* [WHAT IS NEEDED]: Write out the data that follows exactly, keeping every picture out.

BEGIN MATERIAL PROVIDED

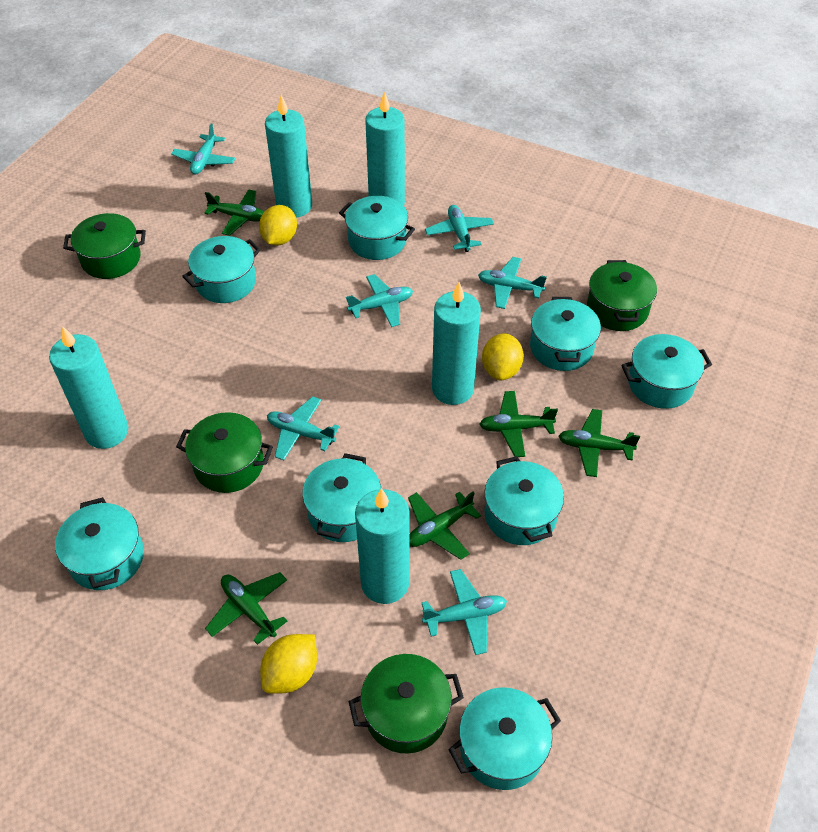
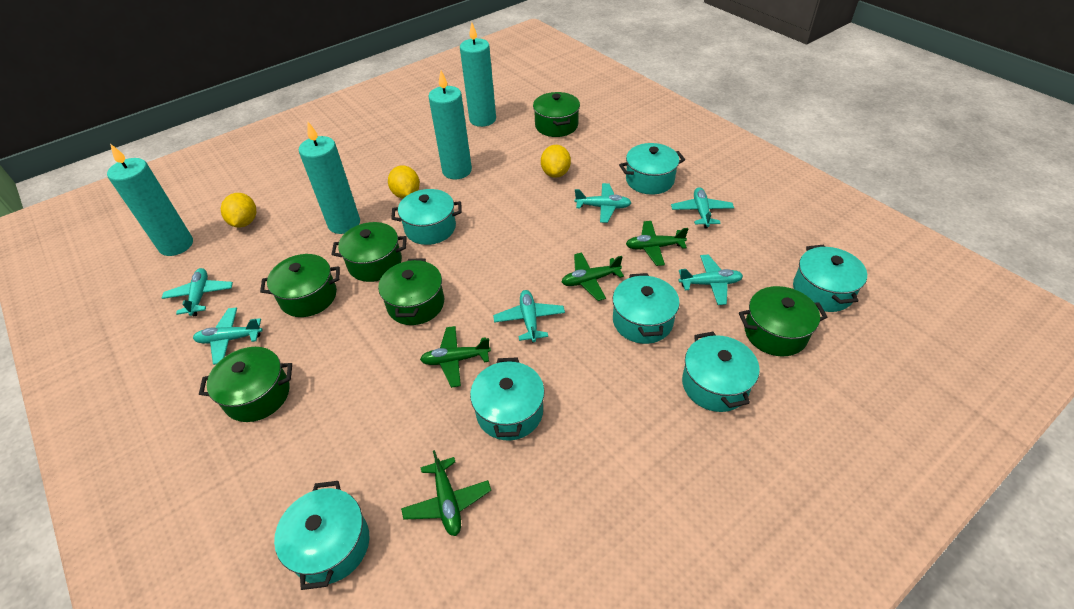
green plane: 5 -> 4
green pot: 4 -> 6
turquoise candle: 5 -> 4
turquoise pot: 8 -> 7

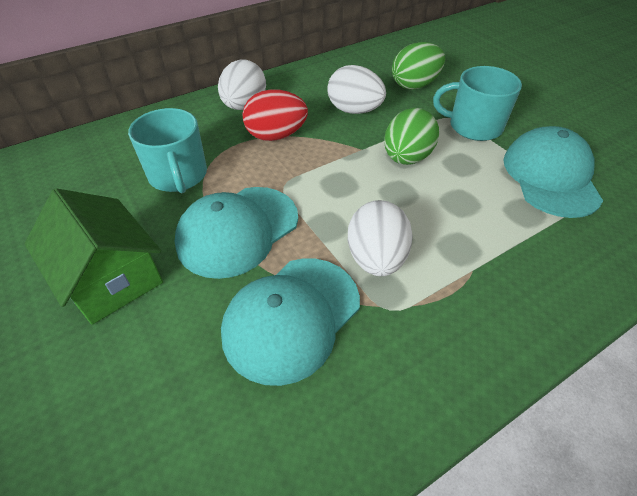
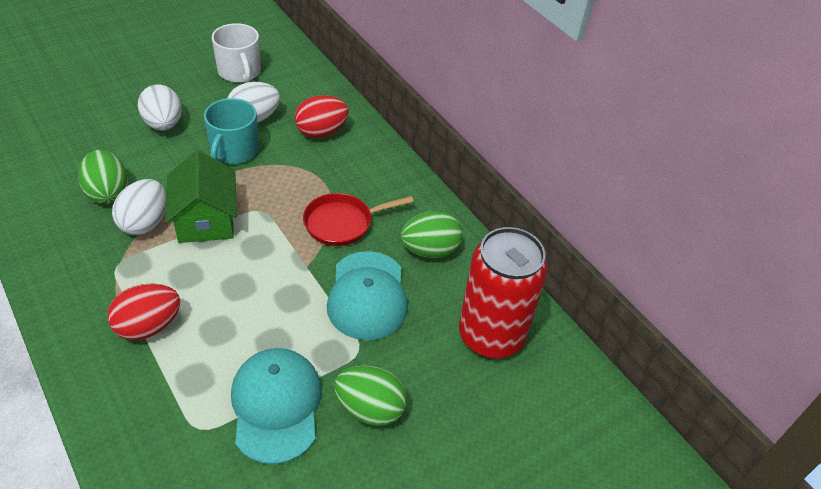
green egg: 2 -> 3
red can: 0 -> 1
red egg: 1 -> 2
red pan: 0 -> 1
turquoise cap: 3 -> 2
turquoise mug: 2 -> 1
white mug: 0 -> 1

END MATERIAL PROVIDED

* [SOLUTION]:
green plane: 5 -> 4
green pot: 4 -> 6
turquoise candle: 5 -> 4
turquoise pot: 8 -> 7

green egg: 2 -> 3
red can: 0 -> 1
red egg: 1 -> 2
red pan: 0 -> 1
turquoise cap: 3 -> 2
turquoise mug: 2 -> 1
white mug: 0 -> 1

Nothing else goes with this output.